**Recorded information:**
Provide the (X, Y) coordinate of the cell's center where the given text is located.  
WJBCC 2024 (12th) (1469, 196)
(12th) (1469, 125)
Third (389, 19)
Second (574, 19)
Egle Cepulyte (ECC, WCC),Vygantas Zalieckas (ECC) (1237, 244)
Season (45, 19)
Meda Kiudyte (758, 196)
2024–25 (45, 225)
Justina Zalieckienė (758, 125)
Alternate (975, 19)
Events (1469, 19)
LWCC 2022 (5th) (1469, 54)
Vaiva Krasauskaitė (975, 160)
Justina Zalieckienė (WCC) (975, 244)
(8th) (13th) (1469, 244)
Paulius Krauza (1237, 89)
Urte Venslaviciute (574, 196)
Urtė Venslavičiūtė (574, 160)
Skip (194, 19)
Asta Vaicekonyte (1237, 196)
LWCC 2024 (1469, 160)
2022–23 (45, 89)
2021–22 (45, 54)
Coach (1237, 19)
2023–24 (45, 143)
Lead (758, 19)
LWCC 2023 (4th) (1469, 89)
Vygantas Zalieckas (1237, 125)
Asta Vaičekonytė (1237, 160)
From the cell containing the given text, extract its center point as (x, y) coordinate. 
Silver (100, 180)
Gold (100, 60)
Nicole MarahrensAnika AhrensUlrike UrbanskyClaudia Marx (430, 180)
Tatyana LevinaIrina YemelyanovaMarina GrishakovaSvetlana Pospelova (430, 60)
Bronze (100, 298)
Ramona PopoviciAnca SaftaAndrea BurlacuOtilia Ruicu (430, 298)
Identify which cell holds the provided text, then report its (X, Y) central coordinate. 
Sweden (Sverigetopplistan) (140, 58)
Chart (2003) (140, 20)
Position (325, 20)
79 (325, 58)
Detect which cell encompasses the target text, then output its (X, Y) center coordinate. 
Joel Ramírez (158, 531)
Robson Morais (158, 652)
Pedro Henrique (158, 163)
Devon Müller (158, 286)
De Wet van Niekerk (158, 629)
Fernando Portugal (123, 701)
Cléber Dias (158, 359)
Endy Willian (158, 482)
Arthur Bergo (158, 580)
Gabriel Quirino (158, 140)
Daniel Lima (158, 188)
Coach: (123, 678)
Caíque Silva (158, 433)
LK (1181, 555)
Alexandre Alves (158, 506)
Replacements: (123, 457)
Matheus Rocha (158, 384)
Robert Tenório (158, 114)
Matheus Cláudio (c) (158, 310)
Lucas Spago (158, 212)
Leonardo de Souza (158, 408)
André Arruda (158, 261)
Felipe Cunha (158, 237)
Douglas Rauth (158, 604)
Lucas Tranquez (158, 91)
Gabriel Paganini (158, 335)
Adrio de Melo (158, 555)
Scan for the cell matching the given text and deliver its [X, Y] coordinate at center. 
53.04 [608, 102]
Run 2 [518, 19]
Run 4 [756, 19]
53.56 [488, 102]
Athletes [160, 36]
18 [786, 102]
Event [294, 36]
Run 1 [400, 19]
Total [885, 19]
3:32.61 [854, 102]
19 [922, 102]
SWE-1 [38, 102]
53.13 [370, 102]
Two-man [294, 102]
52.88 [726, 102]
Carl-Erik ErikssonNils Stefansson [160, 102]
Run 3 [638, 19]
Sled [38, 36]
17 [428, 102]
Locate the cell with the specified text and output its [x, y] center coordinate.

**Instructions to follow:**
Render all of the records above as a numbered list, leaving out any blank lines.

**Answer to this problem:**
1. Provide the (X, Y) coordinate of the cell's center where the given text is located.  
2. WJBCC 2024 (12th) (1469, 196)
3. (12th) (1469, 125)
4. Third (389, 19)
5. Second (574, 19)
6. Egle Cepulyte (ECC, WCC),Vygantas Zalieckas (ECC) (1237, 244)
7. Season (45, 19)
8. Meda Kiudyte (758, 196)
9. 2024–25 (45, 225)
10. Justina Zalieckienė (758, 125)
11. Alternate (975, 19)
12. Events (1469, 19)
13. LWCC 2022 (5th) (1469, 54)
14. Vaiva Krasauskaitė (975, 160)
15. Justina Zalieckienė (WCC) (975, 244)
16. (8th) (13th) (1469, 244)
17. Paulius Krauza (1237, 89)
18. Urte Venslaviciute (574, 196)
19. Urtė Venslavičiūtė (574, 160)
20. Skip (194, 19)
21. Asta Vaicekonyte (1237, 196)
22. LWCC 2024 (1469, 160)
23. 2022–23 (45, 89)
24. 2021–22 (45, 54)
25. Coach (1237, 19)
26. 2023–24 (45, 143)
27. Lead (758, 19)
28. LWCC 2023 (4th) (1469, 89)
29. Vygantas Zalieckas (1237, 125)
30. Asta Vaičekonytė (1237, 160)
31. From the cell containing the given text, extract its center point as (x, y) coordinate. 
32. Silver (100, 180)
33. Gold (100, 60)
34. Nicole MarahrensAnika AhrensUlrike UrbanskyClaudia Marx (430, 180)
35. Tatyana LevinaIrina YemelyanovaMarina GrishakovaSvetlana Pospelova (430, 60)
36. Bronze (100, 298)
37. Ramona PopoviciAnca SaftaAndrea BurlacuOtilia Ruicu (430, 298)
38. Identify which cell holds the provided text, then report its (X, Y) central coordinate. 
39. Sweden (Sverigetopplistan) (140, 58)
40. Chart (2003) (140, 20)
41. Position (325, 20)
42. 79 (325, 58)
43. Detect which cell encompasses the target text, then output its (X, Y) center coordinate. 
44. Joel Ramírez (158, 531)
45. Robson Morais (158, 652)
46. Pedro Henrique (158, 163)
47. Devon Müller (158, 286)
48. De Wet van Niekerk (158, 629)
49. Fernando Portugal (123, 701)
50. Cléber Dias (158, 359)
51. Endy Willian (158, 482)
52. Arthur Bergo (158, 580)
53. Gabriel Quirino (158, 140)
54. Daniel Lima (158, 188)
55. Coach: (123, 678)
56. Caíque Silva (158, 433)
57. LK (1181, 555)
58. Alexandre Alves (158, 506)
59. Replacements: (123, 457)
60. Matheus Rocha (158, 384)
61. Robert Tenório (158, 114)
62. Matheus Cláudio (c) (158, 310)
63. Lucas Spago (158, 212)
64. Leonardo de Souza (158, 408)
65. André Arruda (158, 261)
66. Felipe Cunha (158, 237)
67. Douglas Rauth (158, 604)
68. Lucas Tranquez (158, 91)
69. Gabriel Paganini (158, 335)
70. Adrio de Melo (158, 555)
71. Scan for the cell matching the given text and deliver its [X, Y] coordinate at center. 
72. 53.04 [608, 102]
73. Run 2 [518, 19]
74. Run 4 [756, 19]
75. 53.56 [488, 102]
76. Athletes [160, 36]
77. 18 [786, 102]
78. Event [294, 36]
79. Run 1 [400, 19]
80. Total [885, 19]
81. 3:32.61 [854, 102]
82. 19 [922, 102]
83. SWE-1 [38, 102]
84. 53.13 [370, 102]
85. Two-man [294, 102]
86. 52.88 [726, 102]
87. Carl-Erik ErikssonNils Stefansson [160, 102]
88. Run 3 [638, 19]
89. Sled [38, 36]
90. 17 [428, 102]
91. Locate the cell with the specified text and output its [x, y] center coordinate.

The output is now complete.